> **Description of the task**:
From the first line to the last, repeat the records exactly and skip the pictures.

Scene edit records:
"""
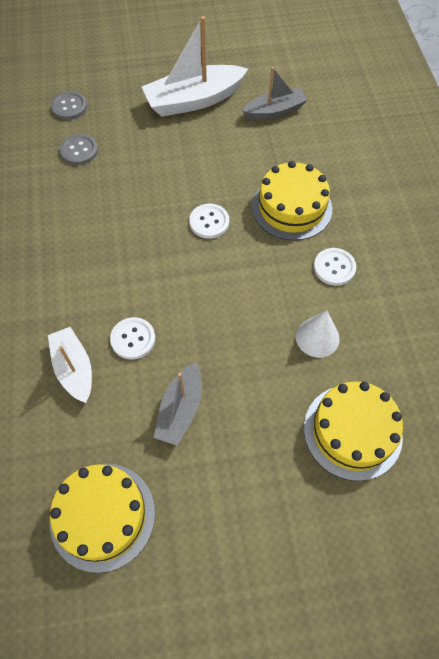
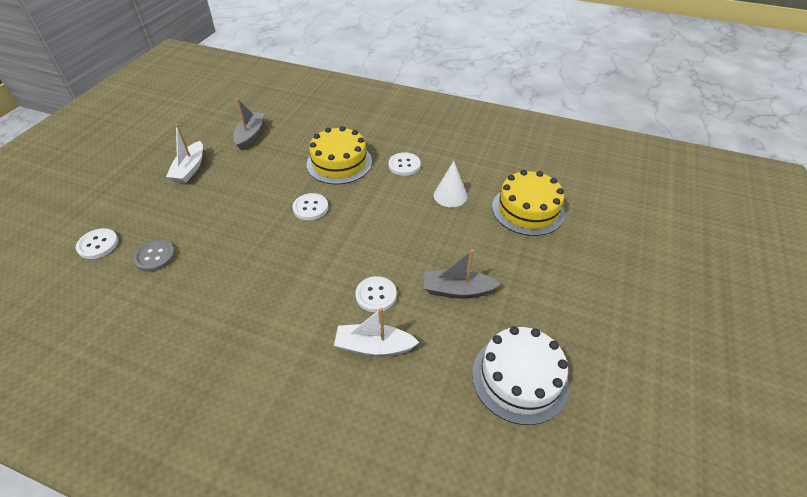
camera: 60 degrees left, 15 degrees down
(69, 107) = (98, 244): grey button -> white button
(102, 516) = (519, 378): yellow cake -> white cake
(180, 409) = (457, 290): grey boat -> grey boat turned 135 degrees clockwise
(194, 100) = (190, 169): white boat -> white boat, size x0.61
"""
> **Result of this exercise**:
camera: 60 degrees left, 15 degrees down
(69, 107) = (98, 244): grey button -> white button
(102, 516) = (519, 378): yellow cake -> white cake
(180, 409) = (457, 290): grey boat -> grey boat turned 135 degrees clockwise
(194, 100) = (190, 169): white boat -> white boat, size x0.61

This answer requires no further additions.